#### [Task statement]
If a line of the records contains the word "plus", list it.

☆ ☆ ☆

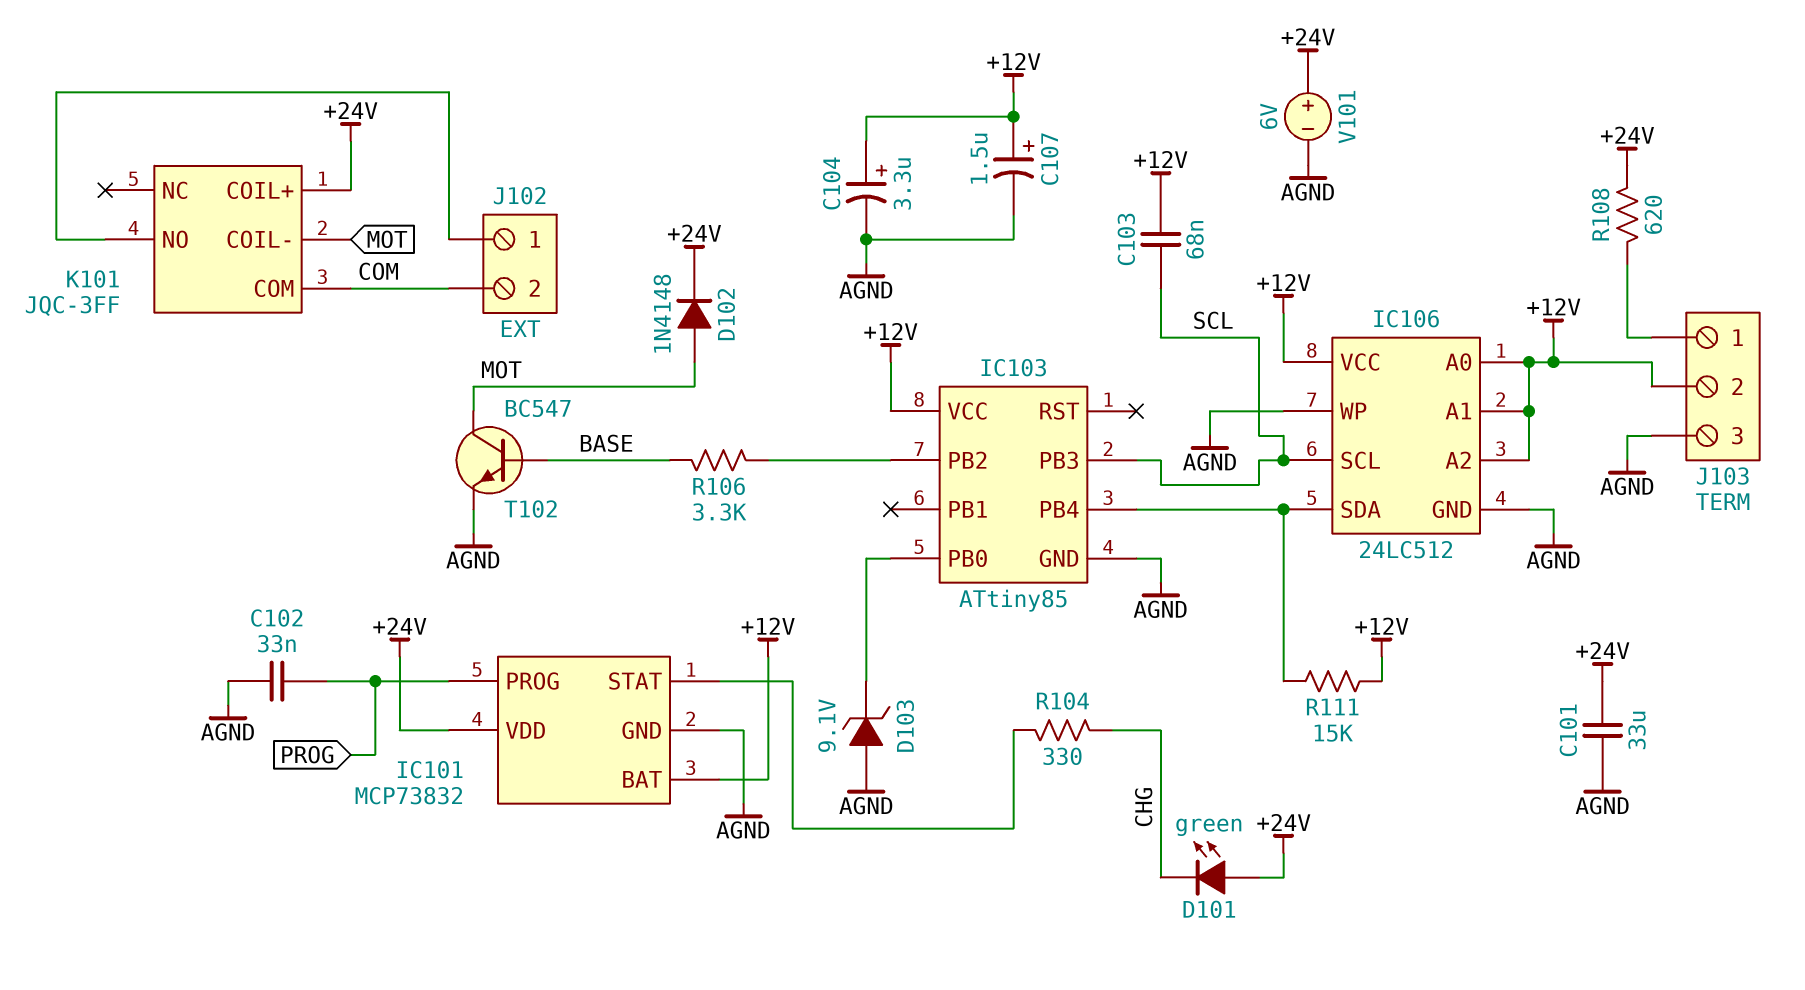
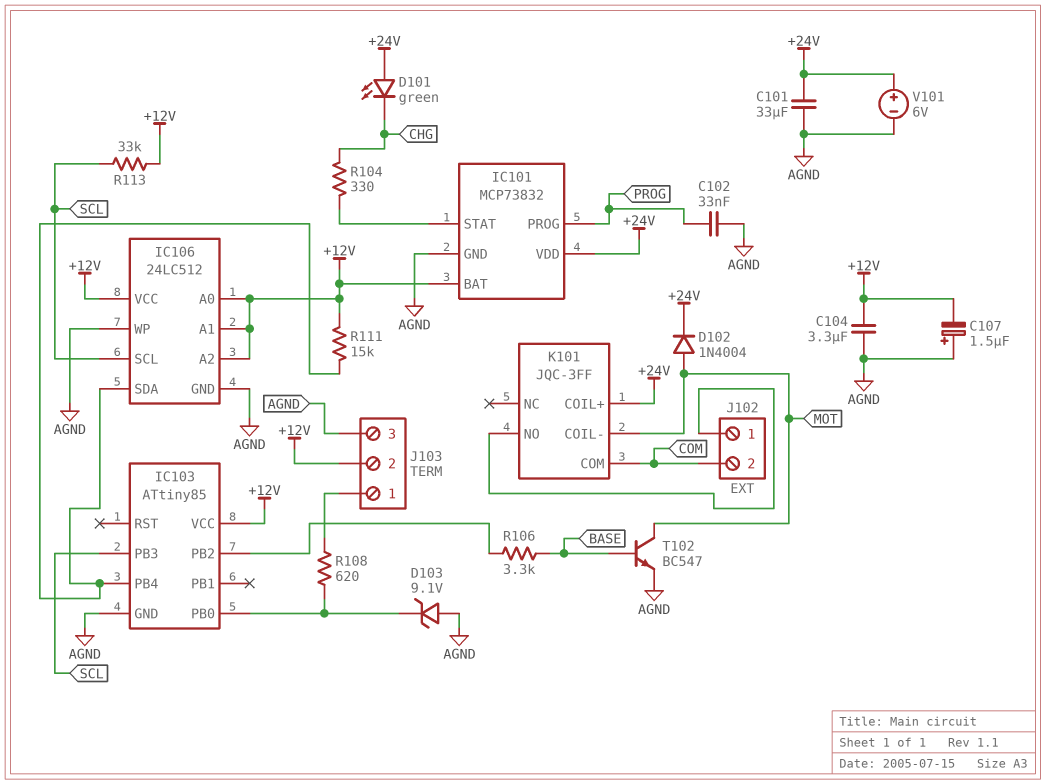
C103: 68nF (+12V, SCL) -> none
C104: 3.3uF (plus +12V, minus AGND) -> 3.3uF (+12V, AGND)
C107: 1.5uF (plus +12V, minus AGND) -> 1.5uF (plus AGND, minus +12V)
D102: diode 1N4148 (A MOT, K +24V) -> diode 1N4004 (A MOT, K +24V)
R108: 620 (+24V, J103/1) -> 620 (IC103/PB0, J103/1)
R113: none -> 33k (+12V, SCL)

☆ ☆ ☆

#### [Written answer]
C104: 3.3uF (plus +12V, minus AGND) -> 3.3uF (+12V, AGND)
C107: 1.5uF (plus +12V, minus AGND) -> 1.5uF (plus AGND, minus +12V)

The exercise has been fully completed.